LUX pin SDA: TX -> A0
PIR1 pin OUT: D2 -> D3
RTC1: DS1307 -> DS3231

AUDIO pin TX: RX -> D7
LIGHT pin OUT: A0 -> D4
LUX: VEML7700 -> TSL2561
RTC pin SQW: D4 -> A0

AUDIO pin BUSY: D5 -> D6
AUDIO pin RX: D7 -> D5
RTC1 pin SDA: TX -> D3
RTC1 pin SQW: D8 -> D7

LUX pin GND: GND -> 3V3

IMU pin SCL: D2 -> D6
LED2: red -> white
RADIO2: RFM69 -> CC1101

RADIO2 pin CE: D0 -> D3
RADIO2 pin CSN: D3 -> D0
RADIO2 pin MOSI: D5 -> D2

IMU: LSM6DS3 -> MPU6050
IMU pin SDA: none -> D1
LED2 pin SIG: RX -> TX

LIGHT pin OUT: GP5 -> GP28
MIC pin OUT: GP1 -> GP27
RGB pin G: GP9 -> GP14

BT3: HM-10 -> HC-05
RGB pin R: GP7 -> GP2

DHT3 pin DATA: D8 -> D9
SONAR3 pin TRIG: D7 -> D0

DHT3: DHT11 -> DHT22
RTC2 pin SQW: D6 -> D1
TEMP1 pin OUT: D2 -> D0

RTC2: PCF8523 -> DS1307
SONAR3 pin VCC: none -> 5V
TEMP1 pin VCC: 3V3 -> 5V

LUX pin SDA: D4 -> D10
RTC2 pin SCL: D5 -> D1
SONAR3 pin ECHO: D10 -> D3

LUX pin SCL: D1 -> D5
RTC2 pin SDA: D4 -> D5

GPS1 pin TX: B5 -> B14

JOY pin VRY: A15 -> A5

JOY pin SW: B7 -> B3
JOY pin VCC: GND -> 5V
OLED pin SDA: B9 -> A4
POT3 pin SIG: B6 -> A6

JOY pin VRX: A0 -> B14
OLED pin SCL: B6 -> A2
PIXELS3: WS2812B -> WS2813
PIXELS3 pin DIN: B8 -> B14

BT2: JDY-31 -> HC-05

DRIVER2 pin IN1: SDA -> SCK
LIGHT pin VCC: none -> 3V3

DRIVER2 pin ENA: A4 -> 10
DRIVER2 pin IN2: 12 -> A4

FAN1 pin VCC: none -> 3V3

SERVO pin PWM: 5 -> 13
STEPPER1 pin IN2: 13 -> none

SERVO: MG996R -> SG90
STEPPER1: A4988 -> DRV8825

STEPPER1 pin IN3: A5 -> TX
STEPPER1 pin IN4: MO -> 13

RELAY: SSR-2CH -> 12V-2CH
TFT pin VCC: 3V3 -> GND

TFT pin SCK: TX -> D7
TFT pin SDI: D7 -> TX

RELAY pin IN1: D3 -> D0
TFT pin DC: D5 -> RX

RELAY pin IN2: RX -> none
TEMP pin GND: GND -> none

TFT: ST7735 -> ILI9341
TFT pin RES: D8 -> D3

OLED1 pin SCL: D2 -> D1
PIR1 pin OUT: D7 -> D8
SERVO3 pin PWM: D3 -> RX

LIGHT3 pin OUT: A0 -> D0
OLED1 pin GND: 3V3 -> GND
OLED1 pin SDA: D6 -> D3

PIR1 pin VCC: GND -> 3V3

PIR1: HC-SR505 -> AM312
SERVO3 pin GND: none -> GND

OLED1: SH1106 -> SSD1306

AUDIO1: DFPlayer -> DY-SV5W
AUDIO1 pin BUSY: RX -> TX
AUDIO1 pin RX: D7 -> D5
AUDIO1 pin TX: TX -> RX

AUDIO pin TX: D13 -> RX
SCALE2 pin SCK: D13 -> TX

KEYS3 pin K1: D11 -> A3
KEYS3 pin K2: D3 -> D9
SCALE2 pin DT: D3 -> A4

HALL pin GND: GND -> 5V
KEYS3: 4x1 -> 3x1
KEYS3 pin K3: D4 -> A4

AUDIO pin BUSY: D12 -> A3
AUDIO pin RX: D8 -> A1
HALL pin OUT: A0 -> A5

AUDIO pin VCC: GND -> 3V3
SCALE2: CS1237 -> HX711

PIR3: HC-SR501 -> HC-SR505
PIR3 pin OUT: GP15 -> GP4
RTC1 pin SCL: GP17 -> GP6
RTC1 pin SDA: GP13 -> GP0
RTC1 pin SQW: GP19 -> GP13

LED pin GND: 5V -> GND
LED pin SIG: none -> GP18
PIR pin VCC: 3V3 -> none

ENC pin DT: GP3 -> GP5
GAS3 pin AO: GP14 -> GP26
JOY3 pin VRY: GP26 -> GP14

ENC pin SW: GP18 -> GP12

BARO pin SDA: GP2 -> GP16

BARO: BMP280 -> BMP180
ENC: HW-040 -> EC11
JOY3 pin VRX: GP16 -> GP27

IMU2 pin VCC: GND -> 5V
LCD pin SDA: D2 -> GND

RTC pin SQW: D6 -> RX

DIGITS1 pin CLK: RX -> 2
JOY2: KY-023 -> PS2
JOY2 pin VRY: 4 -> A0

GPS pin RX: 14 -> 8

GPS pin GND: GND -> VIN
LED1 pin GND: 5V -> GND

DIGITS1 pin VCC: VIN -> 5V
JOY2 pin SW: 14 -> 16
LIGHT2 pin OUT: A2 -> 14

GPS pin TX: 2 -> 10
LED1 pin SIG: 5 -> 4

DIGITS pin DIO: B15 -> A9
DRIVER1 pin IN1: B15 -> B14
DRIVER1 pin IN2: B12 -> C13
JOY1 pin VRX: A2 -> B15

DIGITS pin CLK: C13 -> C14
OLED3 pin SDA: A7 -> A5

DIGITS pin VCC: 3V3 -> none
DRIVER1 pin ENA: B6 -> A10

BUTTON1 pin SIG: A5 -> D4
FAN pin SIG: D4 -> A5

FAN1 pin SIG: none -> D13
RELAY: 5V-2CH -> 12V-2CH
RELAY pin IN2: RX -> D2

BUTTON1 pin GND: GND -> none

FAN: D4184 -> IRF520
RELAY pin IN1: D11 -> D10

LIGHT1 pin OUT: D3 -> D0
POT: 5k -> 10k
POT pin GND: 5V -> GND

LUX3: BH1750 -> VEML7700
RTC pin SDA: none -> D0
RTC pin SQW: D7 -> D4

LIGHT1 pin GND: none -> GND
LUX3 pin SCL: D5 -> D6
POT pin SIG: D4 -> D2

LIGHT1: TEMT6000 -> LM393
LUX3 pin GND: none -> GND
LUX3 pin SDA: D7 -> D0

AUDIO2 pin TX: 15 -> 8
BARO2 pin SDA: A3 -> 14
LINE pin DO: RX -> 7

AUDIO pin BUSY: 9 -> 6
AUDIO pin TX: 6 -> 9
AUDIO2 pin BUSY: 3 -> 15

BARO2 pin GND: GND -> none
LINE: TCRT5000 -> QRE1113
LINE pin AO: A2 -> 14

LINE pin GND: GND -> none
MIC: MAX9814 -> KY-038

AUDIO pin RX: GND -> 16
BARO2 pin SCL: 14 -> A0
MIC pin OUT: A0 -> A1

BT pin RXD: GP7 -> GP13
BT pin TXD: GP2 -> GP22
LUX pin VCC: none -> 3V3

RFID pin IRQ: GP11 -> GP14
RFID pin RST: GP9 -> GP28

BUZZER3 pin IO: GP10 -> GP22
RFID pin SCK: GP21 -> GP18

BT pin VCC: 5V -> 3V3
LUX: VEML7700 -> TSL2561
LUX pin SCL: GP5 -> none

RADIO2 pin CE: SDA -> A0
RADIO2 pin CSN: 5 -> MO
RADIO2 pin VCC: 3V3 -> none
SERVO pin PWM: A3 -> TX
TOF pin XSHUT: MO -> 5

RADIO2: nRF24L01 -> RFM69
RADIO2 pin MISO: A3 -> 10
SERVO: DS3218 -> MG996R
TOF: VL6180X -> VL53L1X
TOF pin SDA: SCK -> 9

***

__Task__. Which lines in the listing above include the string "RFID"? Copy each of them.

__Final answer__.
RFID pin IRQ: GP11 -> GP14
RFID pin RST: GP9 -> GP28
RFID pin SCK: GP21 -> GP18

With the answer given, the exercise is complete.